Exercise data
_ _ _

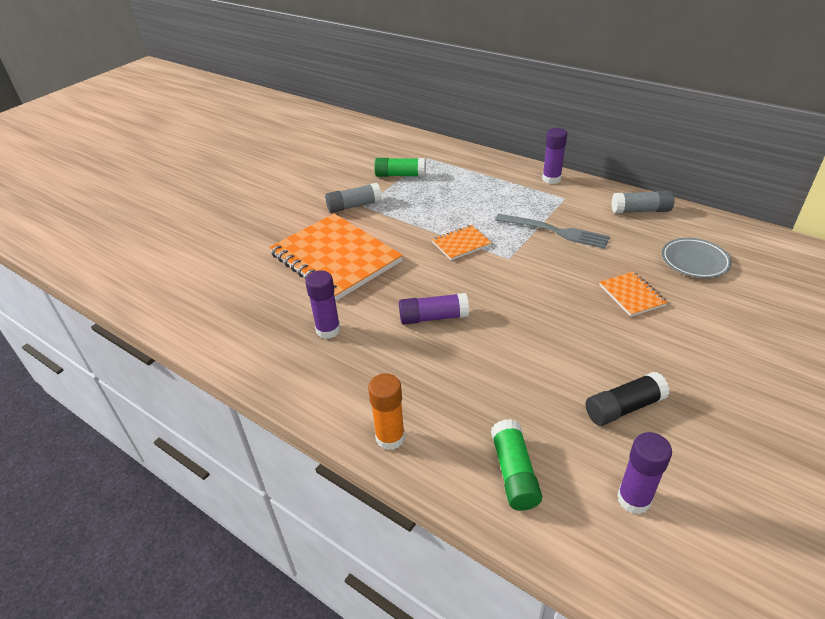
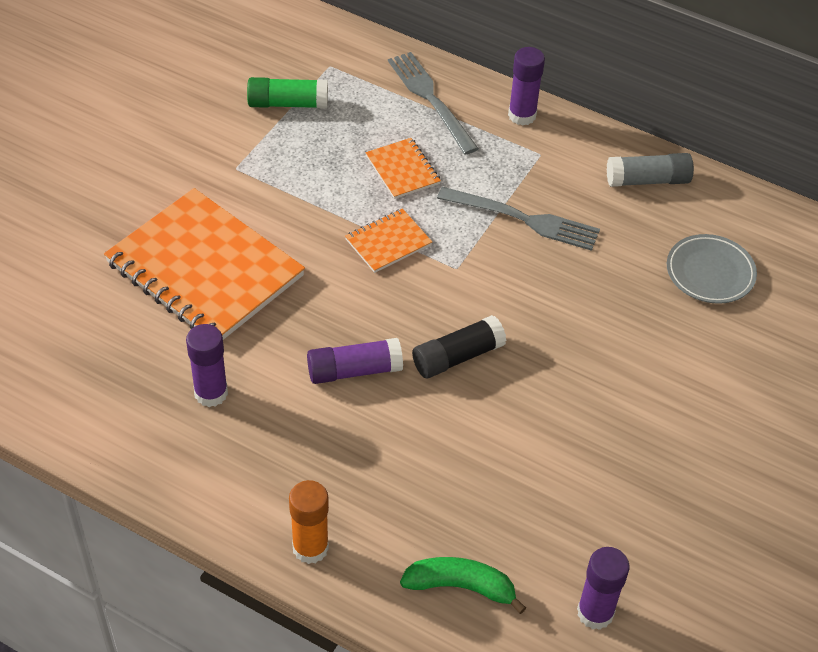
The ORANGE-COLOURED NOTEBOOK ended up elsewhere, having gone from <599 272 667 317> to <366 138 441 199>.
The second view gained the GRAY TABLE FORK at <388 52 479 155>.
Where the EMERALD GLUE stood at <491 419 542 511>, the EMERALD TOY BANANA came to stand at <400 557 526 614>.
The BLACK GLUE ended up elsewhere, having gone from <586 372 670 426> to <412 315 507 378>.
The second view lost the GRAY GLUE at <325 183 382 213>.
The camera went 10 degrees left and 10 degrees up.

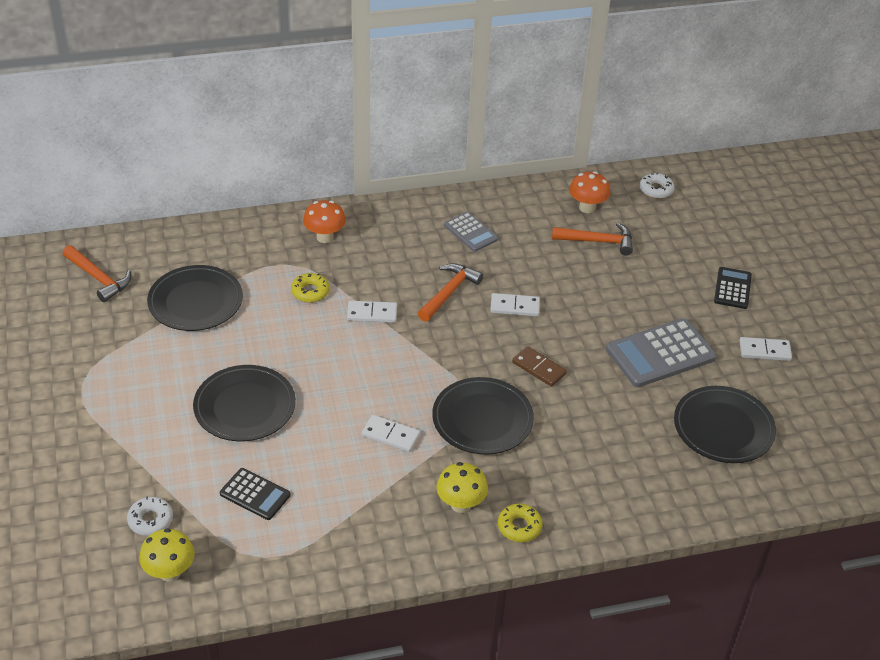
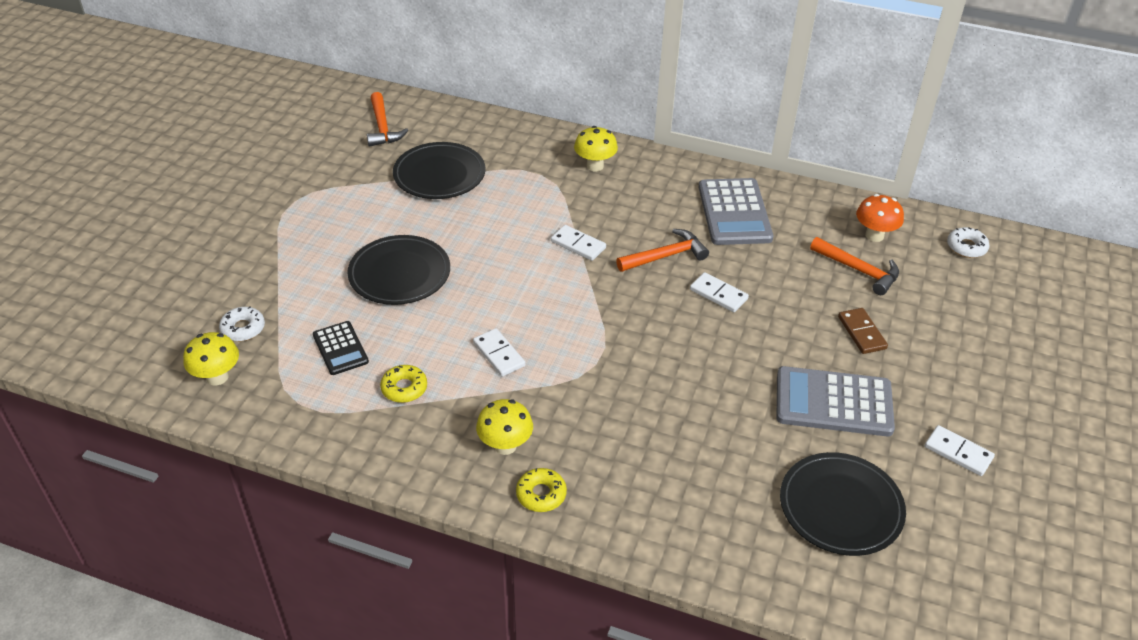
The YELLOW DOUGHNUT ended up elsewhere, having gone from <291 273 330 303> to <380 365 427 403>.
What was the ORANGE-COLOURED FUNGUS at <303 200 346 243> turned into the YELLOW FUNGUS at <574 126 618 171>.
The size of the GRAY ADDING MACHINE at <444 212 498 252> changed by a factor of 1.74.
The RUSSET DOMINO TILE ended up elsewhere, having gone from <512 346 567 387> to <838 308 888 354>.
The second view lost the BLACK FLAT DISH at <432 377 534 455>.
The second view lost the BLACK ADDING MACHINE at <714 267 752 309>.
The camera went 35 degrees right and 0 degrees up.

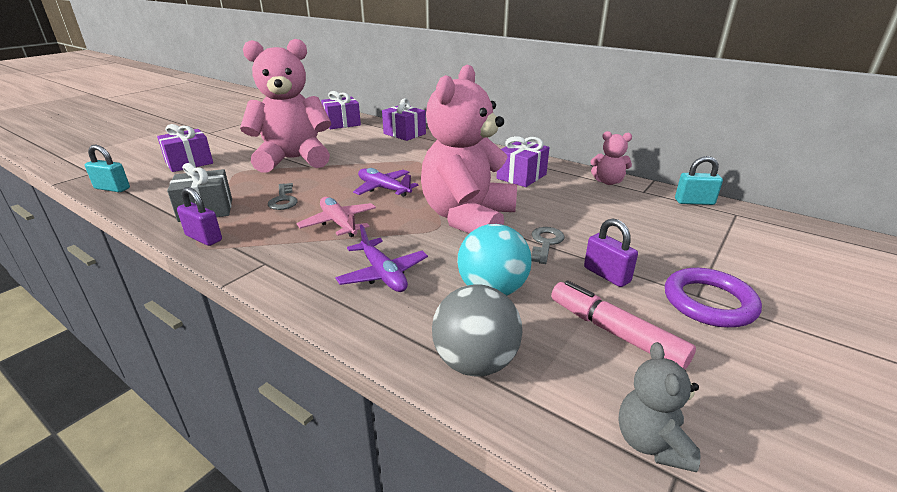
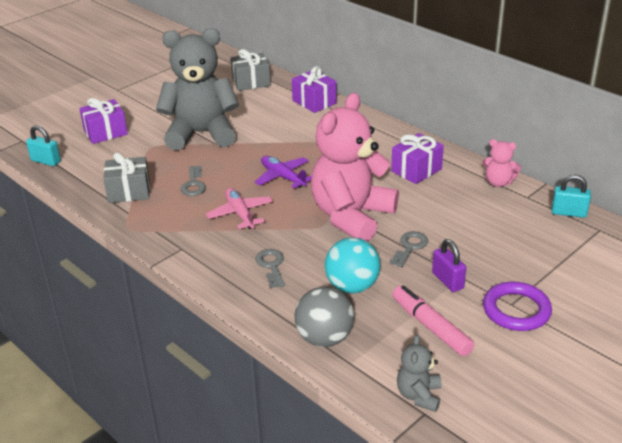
What was the PINK STUFFED BEAR at <240 39 331 173> turned into the GRAY STUFFED BEAR at <156 28 239 150>.
What was the PURPLE PRESENT at <321 91 361 129> turned into the GRAY PRESENT at <231 49 270 91>.
Where the PURPLE TOY PLANE stood at <335 225 428 292>, the GRAY KEY came to stand at <255 249 285 288>.
The second view lost the PURPLE LOCK at <177 187 222 246>.
The camera went 10 degrees right and 5 degrees up.

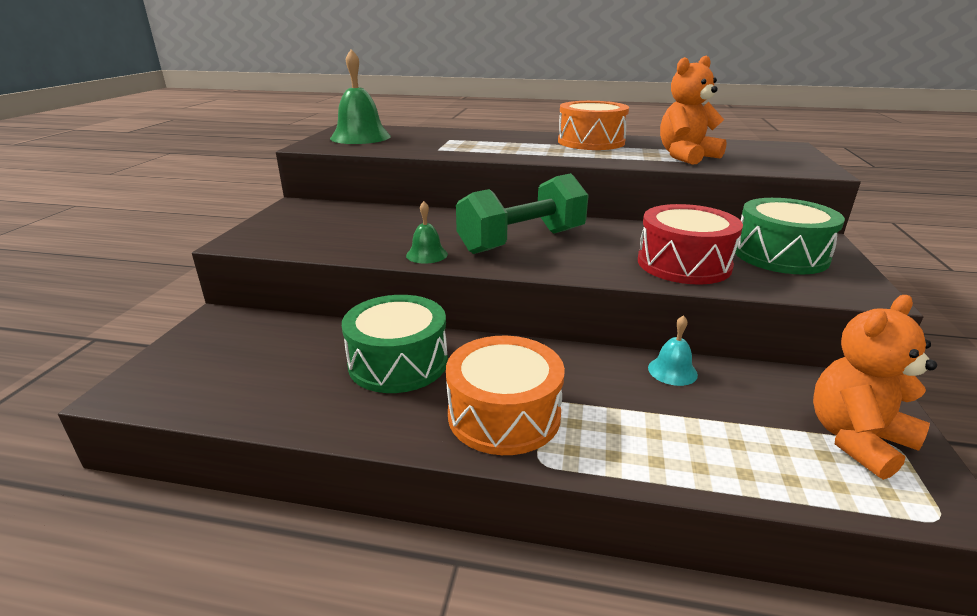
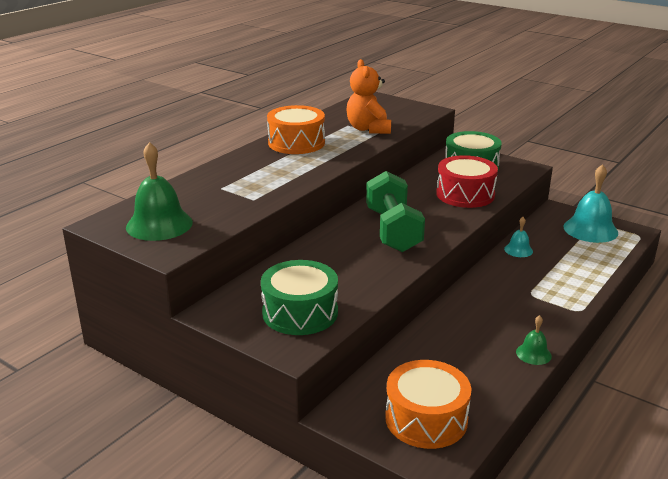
The EMERALD SNARE DRUM ended up elsewhere, having gone from <342 295 448 393> to <261 260 338 335>.
The ORANGE-COLOURED SNARE DRUM ended up elsewhere, having gone from <446 336 565 455> to <385 360 471 449>.
The EMERALD BELL ended up elsewhere, having gone from <406 201 448 263> to <516 315 552 365>.
Where the ORANGE-COLOURED STUFFED BEAR stood at <813 295 937 480>, the AQUA BELL came to stand at <564 164 618 243>.
The camera went 65 degrees left and 0 degrees up.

_ _ _

Your objective
Taking the entries above, print exactly the lines starting at the line with "The BLACK GLUE" and ending at the line with "The second view lost the GRAY", both included.

Expected answer
The BLACK GLUE ended up elsewhere, having gone from <586 372 670 426> to <412 315 507 378>.
The second view lost the GRAY GLUE at <325 183 382 213>.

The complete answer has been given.